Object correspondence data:
-*-

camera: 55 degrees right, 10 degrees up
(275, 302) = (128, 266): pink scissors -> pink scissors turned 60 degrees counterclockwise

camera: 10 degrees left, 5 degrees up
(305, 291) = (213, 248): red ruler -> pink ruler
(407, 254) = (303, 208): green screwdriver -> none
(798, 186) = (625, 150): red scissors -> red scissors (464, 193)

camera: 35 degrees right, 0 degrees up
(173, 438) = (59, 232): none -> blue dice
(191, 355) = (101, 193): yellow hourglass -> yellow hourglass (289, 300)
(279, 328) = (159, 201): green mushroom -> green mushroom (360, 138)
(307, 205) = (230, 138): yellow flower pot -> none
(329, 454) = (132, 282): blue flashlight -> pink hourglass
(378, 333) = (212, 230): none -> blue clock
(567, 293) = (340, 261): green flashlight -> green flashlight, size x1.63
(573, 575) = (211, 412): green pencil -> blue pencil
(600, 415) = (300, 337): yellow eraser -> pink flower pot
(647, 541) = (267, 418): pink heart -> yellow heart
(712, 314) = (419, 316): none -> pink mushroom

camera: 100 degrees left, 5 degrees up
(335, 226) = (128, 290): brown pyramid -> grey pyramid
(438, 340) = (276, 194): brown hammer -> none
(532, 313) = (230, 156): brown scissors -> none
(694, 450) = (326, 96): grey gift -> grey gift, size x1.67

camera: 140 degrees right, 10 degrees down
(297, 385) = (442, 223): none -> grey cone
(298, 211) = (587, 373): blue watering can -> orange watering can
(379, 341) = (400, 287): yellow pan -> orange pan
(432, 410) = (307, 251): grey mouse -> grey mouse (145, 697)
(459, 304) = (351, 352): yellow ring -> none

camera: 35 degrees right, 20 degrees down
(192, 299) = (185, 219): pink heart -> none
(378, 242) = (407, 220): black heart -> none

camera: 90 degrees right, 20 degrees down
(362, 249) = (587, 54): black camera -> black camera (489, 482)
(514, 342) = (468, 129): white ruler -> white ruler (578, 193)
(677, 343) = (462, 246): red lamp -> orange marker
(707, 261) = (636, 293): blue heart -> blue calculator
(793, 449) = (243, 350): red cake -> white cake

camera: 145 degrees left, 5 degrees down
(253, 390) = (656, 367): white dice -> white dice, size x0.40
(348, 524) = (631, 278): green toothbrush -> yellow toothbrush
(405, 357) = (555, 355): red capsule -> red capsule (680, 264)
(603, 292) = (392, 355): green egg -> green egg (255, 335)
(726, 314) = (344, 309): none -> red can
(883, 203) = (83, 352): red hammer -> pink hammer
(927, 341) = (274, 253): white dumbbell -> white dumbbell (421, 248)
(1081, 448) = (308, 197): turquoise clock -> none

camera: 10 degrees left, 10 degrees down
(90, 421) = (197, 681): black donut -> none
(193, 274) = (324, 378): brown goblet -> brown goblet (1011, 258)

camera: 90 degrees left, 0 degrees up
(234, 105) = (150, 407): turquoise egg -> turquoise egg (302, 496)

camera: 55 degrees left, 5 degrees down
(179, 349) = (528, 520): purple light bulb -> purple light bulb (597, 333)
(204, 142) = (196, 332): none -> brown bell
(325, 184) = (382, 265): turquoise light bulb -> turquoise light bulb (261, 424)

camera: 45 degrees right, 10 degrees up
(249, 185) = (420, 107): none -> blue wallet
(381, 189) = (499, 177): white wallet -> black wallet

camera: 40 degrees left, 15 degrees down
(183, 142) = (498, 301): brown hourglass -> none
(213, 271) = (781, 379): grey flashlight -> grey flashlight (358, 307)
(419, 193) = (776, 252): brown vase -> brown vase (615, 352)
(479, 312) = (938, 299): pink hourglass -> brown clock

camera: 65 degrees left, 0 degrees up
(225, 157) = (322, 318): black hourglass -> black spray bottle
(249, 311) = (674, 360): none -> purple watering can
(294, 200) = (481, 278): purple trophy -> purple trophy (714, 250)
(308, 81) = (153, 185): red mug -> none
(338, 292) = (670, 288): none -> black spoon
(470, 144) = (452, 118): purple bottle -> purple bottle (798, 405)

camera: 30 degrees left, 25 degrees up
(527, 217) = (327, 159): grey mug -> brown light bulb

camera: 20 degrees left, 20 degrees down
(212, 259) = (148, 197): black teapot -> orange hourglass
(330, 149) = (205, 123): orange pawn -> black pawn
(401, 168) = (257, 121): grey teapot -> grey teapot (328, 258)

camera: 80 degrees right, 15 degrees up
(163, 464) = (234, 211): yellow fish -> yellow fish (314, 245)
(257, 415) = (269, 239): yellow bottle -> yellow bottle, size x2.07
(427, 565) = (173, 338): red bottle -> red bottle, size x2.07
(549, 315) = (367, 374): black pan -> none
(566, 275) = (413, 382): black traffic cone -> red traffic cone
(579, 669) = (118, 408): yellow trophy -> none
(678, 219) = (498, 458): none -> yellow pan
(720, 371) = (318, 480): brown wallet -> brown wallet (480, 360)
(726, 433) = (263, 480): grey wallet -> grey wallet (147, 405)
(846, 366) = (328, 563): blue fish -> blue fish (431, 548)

-*-

Problem: Go through the data above and return each line containing the string "yellow".

Solved exercise:
(191, 355) = (101, 193): yellow hourglass -> yellow hourglass (289, 300)
(307, 205) = (230, 138): yellow flower pot -> none
(600, 415) = (300, 337): yellow eraser -> pink flower pot
(647, 541) = (267, 418): pink heart -> yellow heart
(379, 341) = (400, 287): yellow pan -> orange pan
(459, 304) = (351, 352): yellow ring -> none
(348, 524) = (631, 278): green toothbrush -> yellow toothbrush
(163, 464) = (234, 211): yellow fish -> yellow fish (314, 245)
(257, 415) = (269, 239): yellow bottle -> yellow bottle, size x2.07
(579, 669) = (118, 408): yellow trophy -> none
(678, 219) = (498, 458): none -> yellow pan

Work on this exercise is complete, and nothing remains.